Please return every line of the records below that holds the word "CANH".

----- Data for this task

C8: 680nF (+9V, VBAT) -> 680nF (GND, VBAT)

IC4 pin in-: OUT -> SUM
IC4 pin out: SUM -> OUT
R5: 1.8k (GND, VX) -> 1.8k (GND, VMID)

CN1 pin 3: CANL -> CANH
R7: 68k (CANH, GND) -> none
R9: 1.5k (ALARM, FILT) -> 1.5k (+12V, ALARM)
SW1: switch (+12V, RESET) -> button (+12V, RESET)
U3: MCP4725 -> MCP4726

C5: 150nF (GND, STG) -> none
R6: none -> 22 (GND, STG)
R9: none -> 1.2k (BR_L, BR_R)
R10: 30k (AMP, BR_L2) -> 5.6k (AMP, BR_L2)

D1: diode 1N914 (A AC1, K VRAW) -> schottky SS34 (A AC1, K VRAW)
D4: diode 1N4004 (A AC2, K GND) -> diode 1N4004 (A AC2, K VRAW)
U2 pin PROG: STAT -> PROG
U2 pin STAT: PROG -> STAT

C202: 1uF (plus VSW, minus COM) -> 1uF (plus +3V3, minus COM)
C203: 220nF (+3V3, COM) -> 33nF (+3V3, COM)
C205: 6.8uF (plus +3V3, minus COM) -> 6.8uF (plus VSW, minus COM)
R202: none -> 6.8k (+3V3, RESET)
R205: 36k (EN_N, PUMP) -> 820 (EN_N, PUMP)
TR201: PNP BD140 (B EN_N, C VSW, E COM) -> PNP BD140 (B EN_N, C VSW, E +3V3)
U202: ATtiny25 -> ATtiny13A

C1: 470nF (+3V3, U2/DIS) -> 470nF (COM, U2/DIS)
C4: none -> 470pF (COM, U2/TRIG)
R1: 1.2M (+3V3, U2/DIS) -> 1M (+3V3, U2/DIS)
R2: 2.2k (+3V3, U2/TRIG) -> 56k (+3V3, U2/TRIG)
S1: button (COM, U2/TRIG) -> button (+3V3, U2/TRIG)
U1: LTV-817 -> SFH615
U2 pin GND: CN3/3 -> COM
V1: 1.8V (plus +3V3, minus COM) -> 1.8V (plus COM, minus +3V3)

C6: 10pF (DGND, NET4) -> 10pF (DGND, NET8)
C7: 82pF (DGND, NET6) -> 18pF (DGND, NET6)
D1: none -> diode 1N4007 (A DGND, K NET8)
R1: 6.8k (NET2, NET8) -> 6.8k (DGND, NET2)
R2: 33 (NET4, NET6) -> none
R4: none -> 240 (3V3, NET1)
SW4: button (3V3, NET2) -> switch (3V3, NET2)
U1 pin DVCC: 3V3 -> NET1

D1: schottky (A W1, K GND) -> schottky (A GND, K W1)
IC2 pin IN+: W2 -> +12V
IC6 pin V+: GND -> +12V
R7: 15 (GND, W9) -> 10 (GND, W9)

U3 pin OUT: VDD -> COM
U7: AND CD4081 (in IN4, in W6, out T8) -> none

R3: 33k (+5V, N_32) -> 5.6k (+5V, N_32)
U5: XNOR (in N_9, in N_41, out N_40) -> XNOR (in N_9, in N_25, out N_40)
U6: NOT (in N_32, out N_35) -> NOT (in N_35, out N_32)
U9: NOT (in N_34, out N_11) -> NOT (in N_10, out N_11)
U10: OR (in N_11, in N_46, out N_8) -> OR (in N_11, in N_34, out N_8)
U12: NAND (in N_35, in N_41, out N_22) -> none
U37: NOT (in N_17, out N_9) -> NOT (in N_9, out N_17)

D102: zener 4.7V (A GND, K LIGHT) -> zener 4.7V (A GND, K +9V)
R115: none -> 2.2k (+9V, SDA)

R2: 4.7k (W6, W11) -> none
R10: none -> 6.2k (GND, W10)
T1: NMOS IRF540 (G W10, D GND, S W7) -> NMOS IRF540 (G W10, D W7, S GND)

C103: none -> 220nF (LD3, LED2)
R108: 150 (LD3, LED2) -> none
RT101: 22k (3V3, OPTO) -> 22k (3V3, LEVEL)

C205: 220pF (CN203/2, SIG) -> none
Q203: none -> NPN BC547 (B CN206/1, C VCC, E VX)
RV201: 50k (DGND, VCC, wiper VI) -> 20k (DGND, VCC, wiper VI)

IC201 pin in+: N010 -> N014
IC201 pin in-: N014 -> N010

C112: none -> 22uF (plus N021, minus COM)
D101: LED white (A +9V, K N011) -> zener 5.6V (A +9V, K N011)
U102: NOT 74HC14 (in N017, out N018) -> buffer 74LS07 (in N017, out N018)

----------

Expected output ::
CN1 pin 3: CANL -> CANH
R7: 68k (CANH, GND) -> none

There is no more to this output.